- _WHAT IS NEEDED_
Scan the lines below for the string "minus" and copy every one that has it.

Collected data
- - -

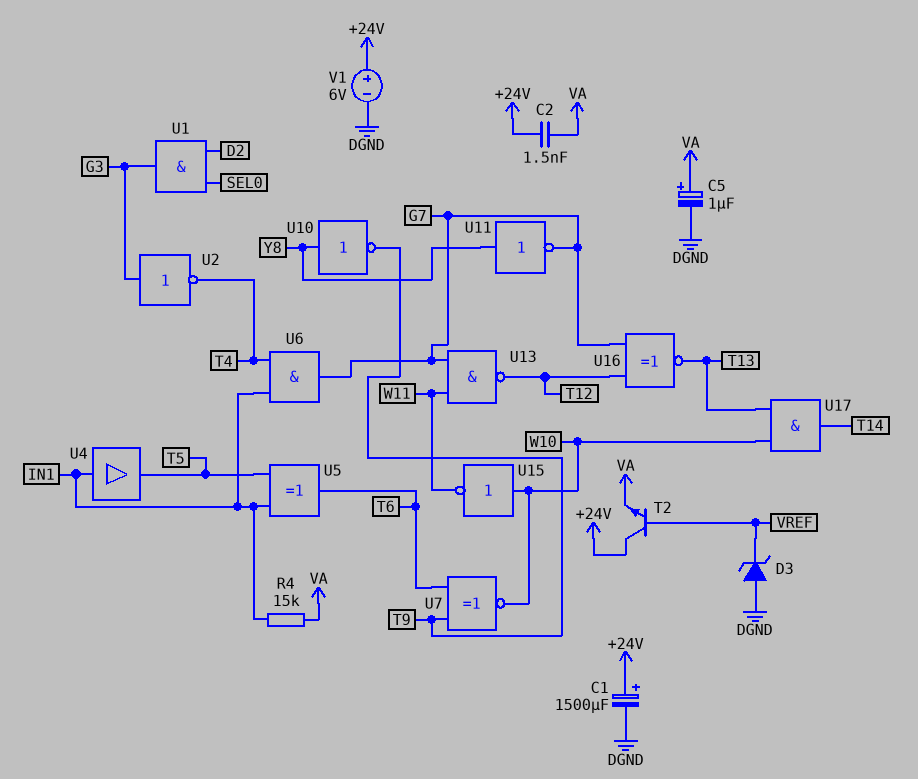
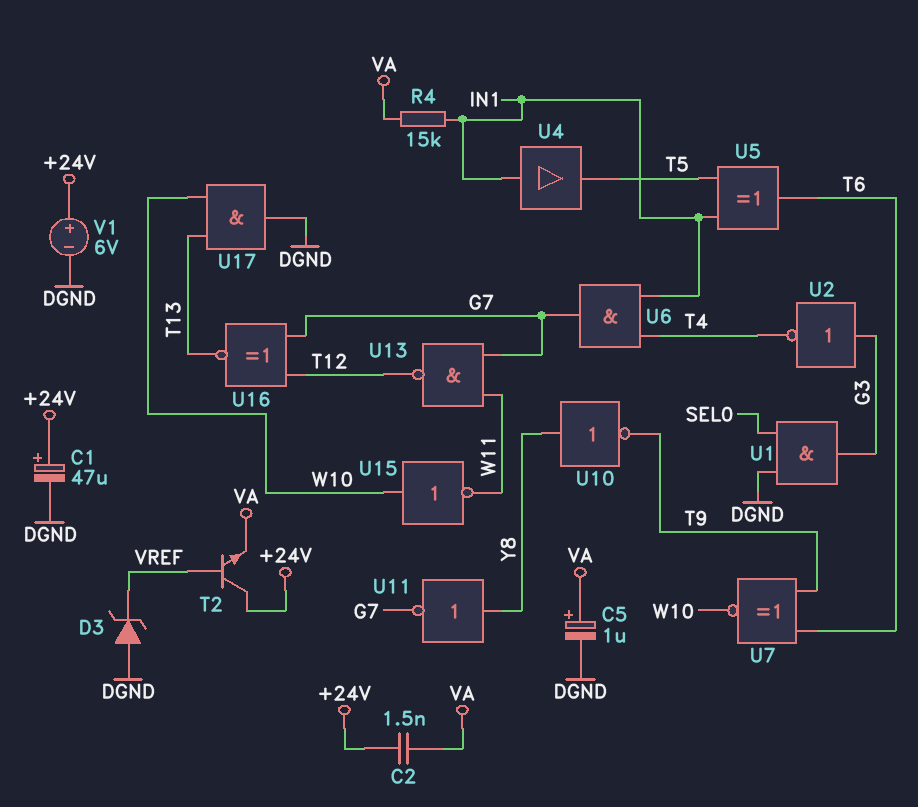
C1: 1500uF (plus +24V, minus DGND) -> 47uF (plus +24V, minus DGND)
U1: AND (in D2, in SEL0, out G3) -> AND (in DGND, in SEL0, out G3)
U17: AND (in T13, in W10, out T14) -> AND (in T13, in W10, out DGND)

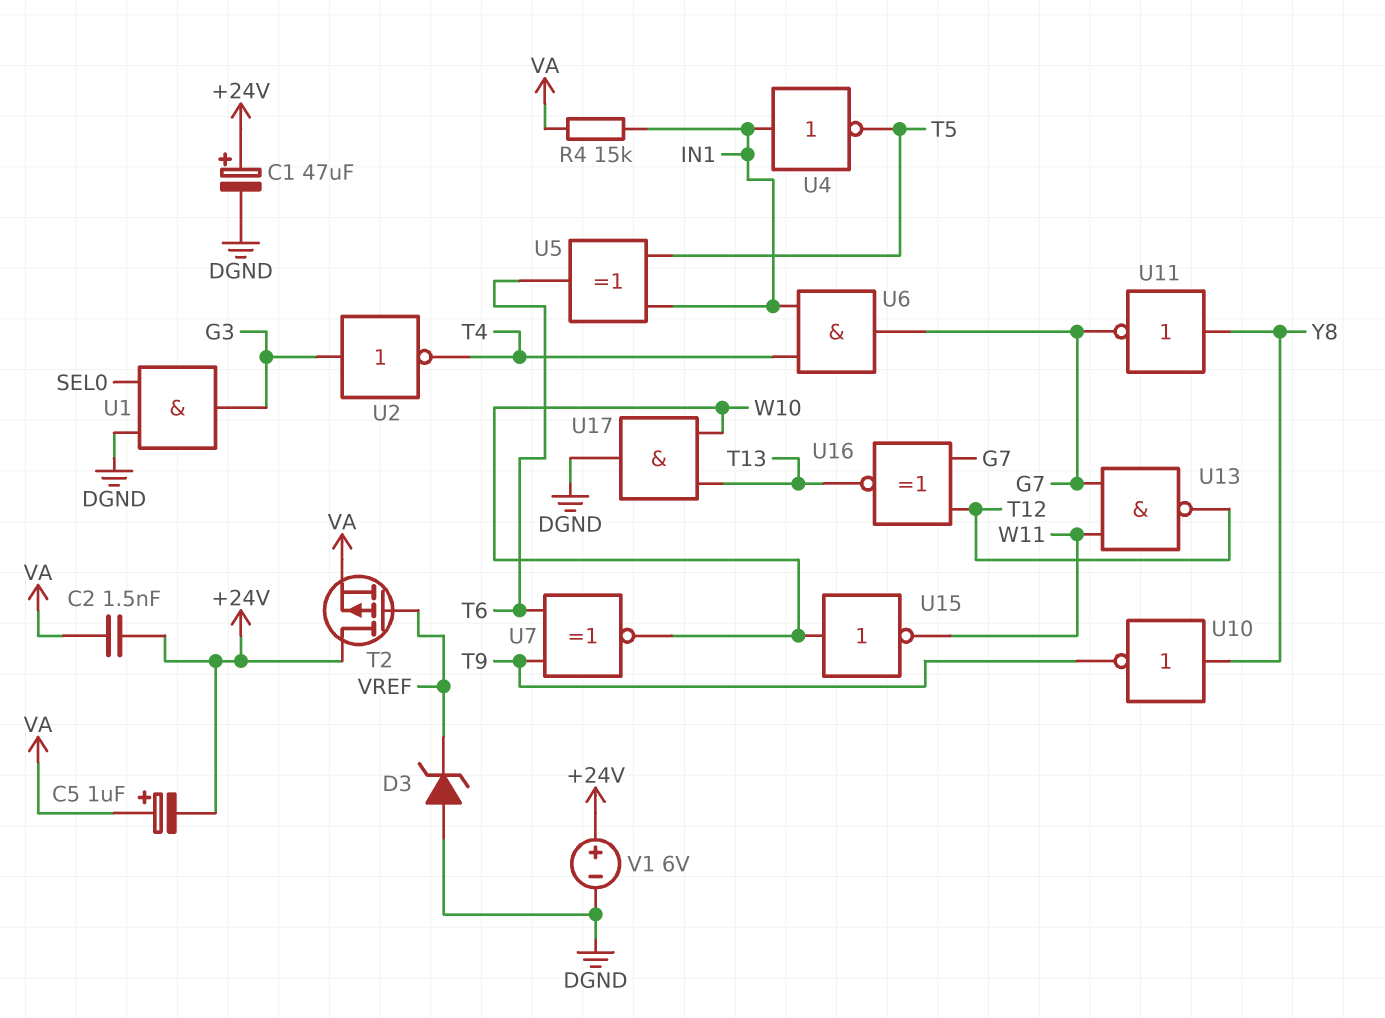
C5: 1uF (plus VA, minus DGND) -> 1uF (plus VA, minus +24V)
T2: NPN (B VREF, C +24V, E VA) -> PMOS (G VREF, D +24V, S VA)
U4: buffer (in IN1, out T5) -> NOT (in IN1, out T5)

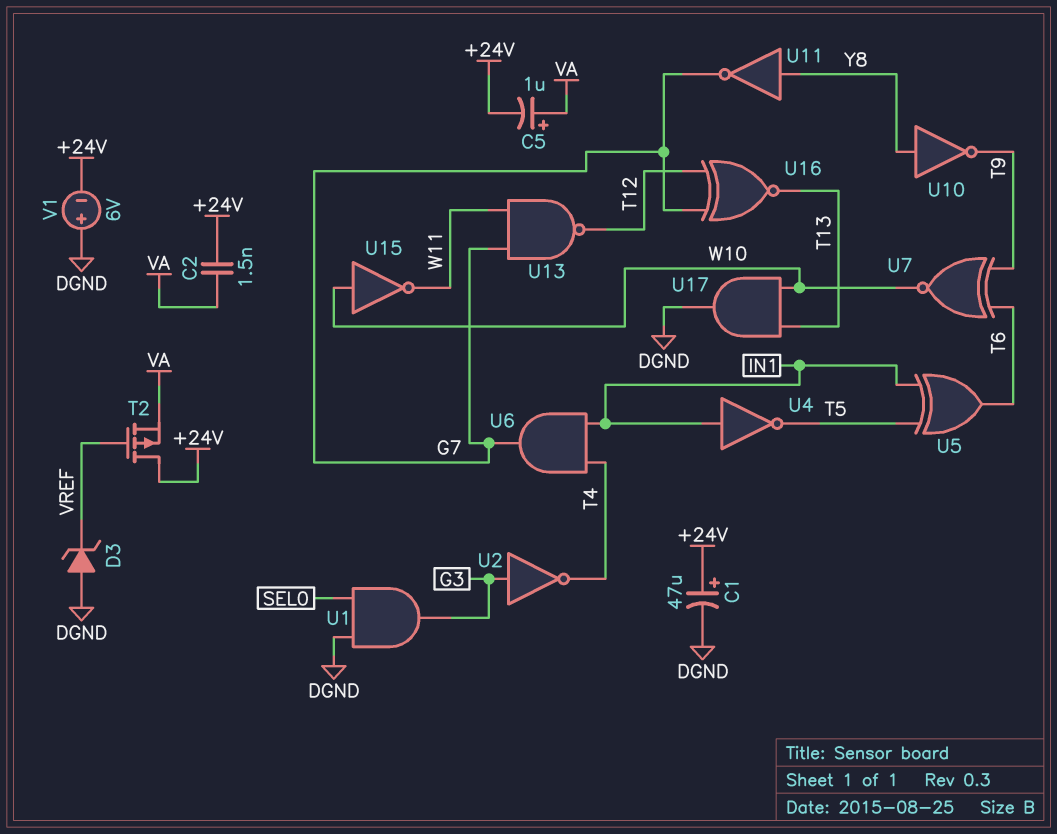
R4: 15k (IN1, VA) -> none
V1: 6V (plus +24V, minus DGND) -> 6V (plus DGND, minus +24V)

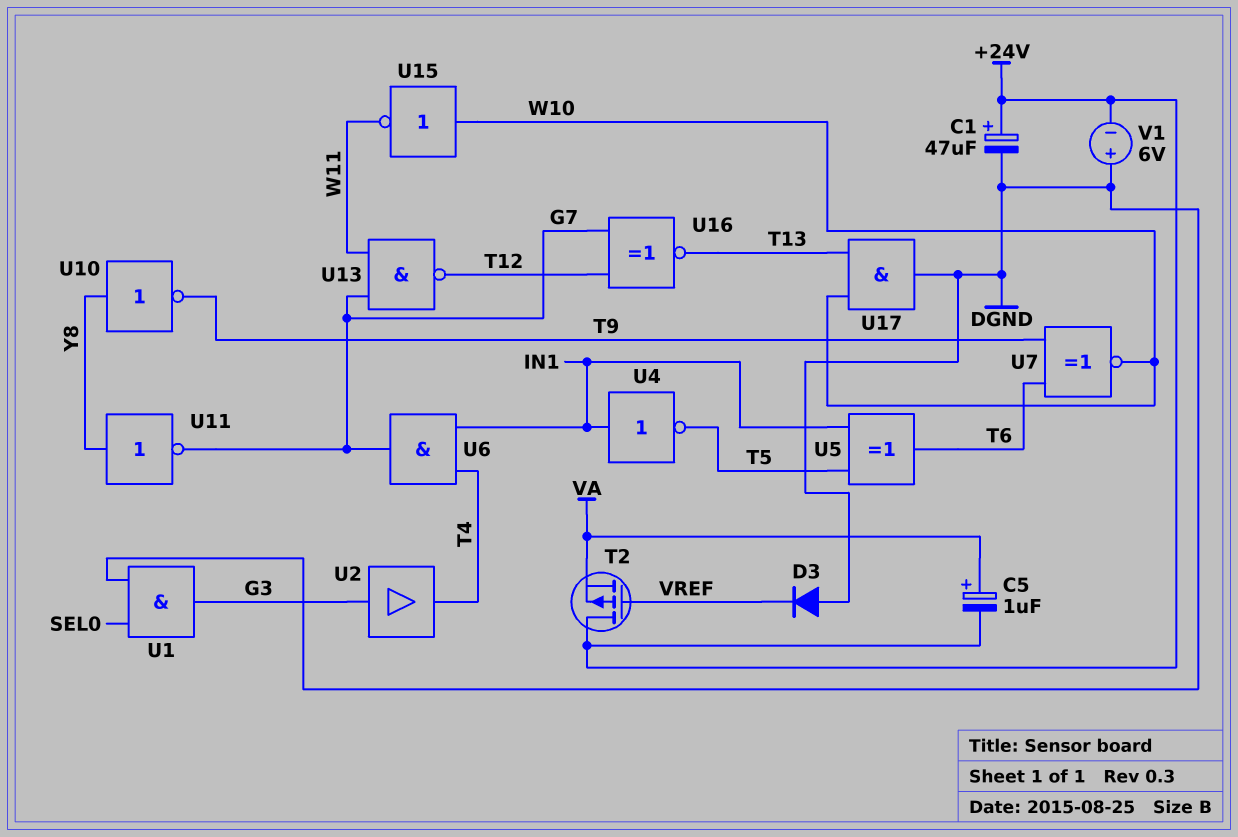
C2: 1.5nF (+24V, VA) -> none
D3: zener (A DGND, K VREF) -> diode (A DGND, K VREF)
U2: NOT (in G3, out T4) -> buffer (in G3, out T4)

- - -

- _ANSWER AREA_
C1: 1500uF (plus +24V, minus DGND) -> 47uF (plus +24V, minus DGND)
C5: 1uF (plus VA, minus DGND) -> 1uF (plus VA, minus +24V)
V1: 6V (plus +24V, minus DGND) -> 6V (plus DGND, minus +24V)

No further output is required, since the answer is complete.